Print the lines that run from the line with "camera: 15 degrees right, 10 degrees up" to the line with "fir tree in bright orange (510", keeping both end lines, exactly as they appear in the entries below, and nothing else.
+ + + +
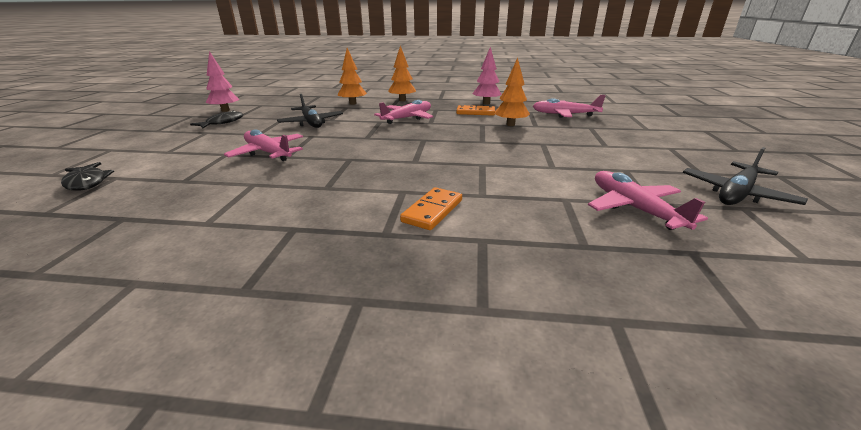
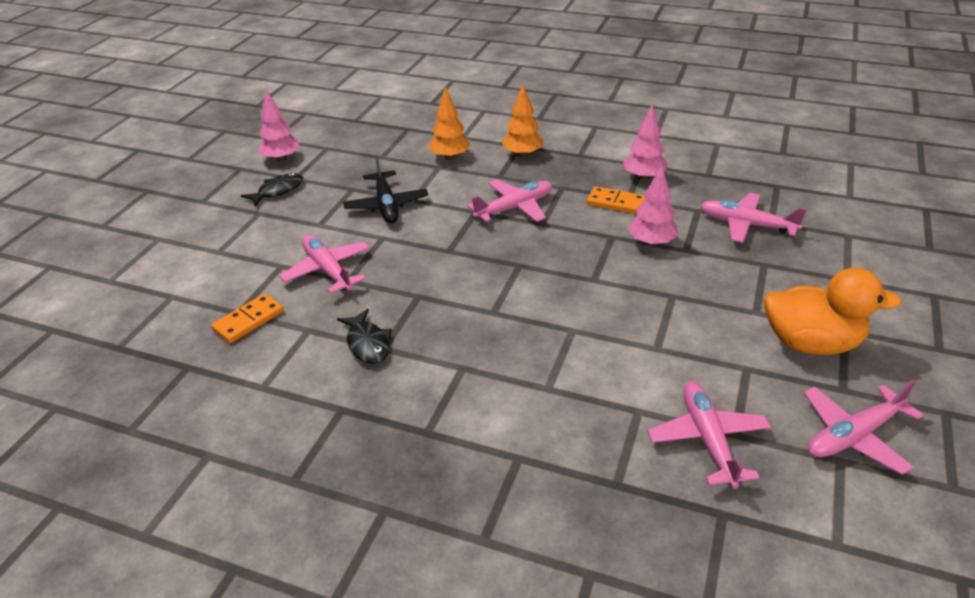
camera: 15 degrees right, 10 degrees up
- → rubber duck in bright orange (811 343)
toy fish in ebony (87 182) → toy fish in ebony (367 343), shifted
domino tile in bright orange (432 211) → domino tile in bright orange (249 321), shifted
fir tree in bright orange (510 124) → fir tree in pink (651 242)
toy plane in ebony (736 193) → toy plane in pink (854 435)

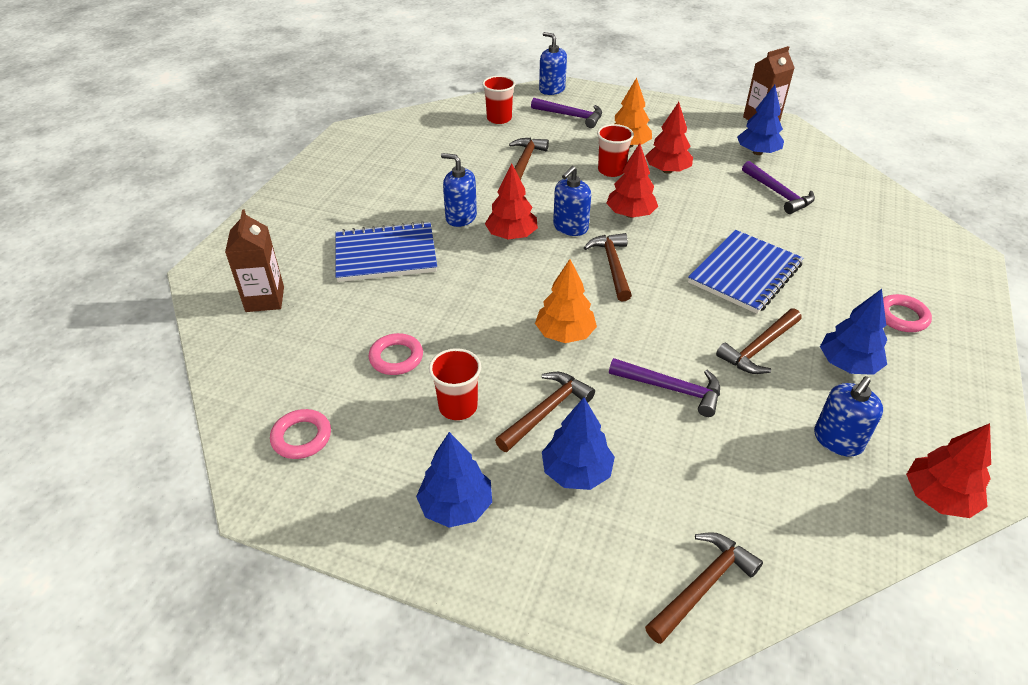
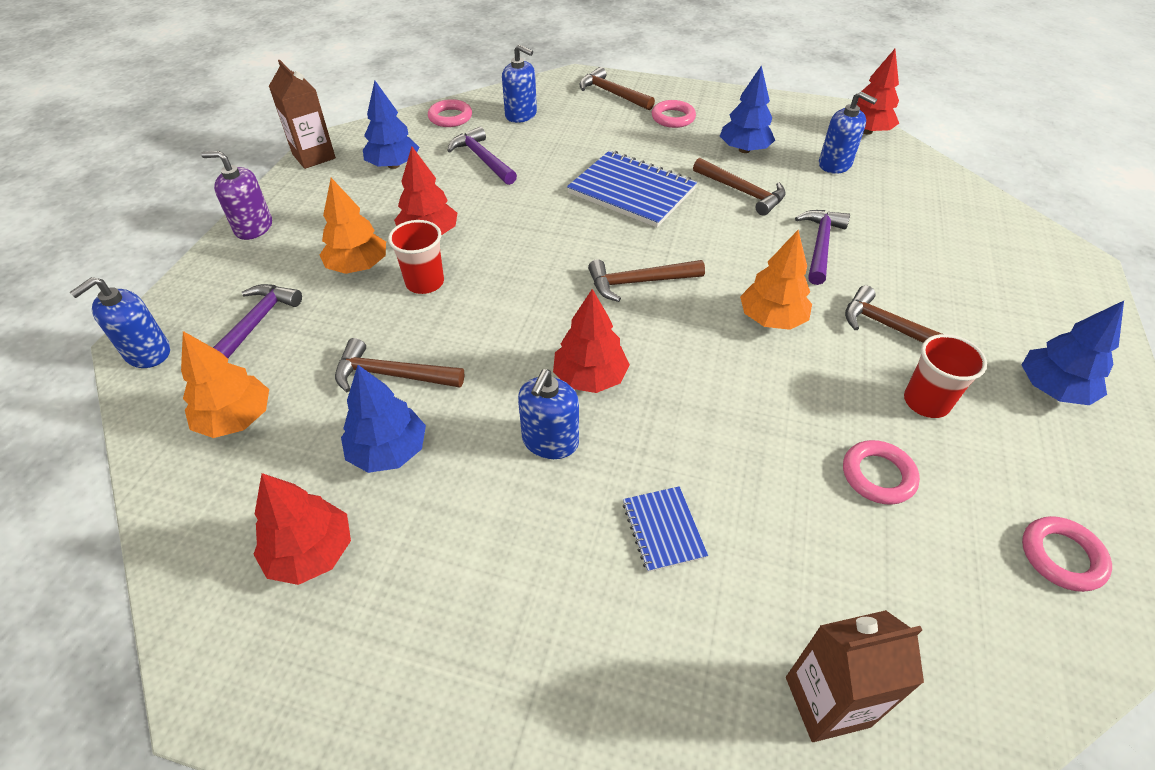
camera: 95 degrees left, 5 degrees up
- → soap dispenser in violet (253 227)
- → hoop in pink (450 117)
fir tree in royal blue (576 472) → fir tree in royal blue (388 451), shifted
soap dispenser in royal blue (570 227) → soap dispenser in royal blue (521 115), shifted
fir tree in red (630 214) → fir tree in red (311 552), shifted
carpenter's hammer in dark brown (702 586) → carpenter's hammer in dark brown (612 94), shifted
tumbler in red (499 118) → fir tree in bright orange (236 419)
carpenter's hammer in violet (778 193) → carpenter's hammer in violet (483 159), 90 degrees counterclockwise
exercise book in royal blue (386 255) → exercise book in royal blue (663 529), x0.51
+ + + +
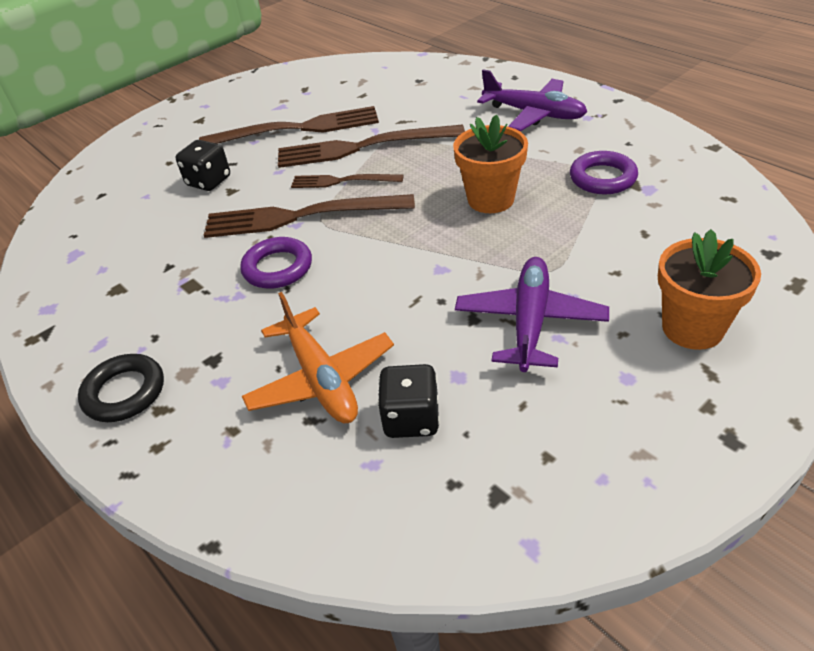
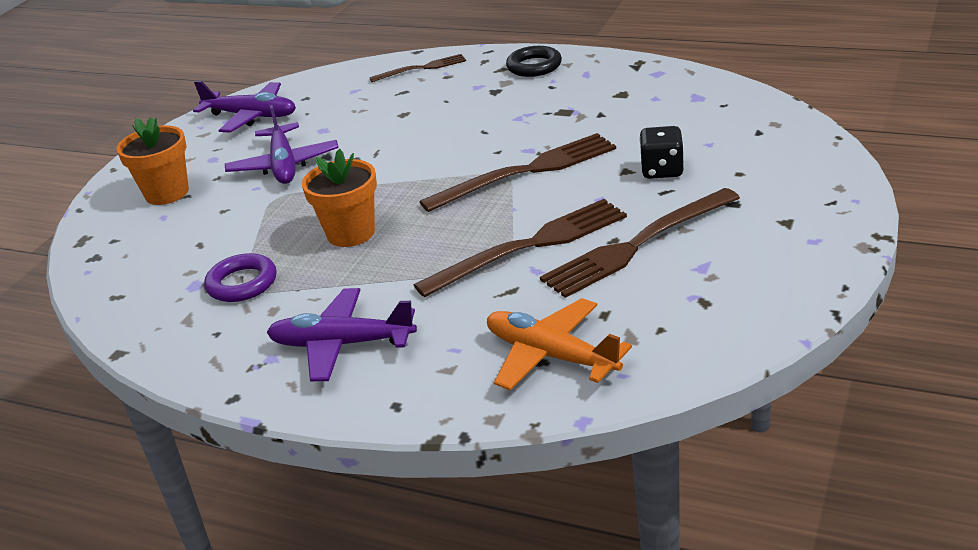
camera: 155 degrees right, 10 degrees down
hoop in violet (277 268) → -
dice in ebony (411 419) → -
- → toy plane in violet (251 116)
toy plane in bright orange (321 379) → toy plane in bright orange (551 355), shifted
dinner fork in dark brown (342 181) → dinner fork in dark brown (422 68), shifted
+ + + +
Your response
camera: 15 degrees right, 10 degrees up
- → rubber duck in bright orange (811 343)
toy fish in ebony (87 182) → toy fish in ebony (367 343), shifted
domino tile in bright orange (432 211) → domino tile in bright orange (249 321), shifted
fir tree in bright orange (510 124) → fir tree in pink (651 242)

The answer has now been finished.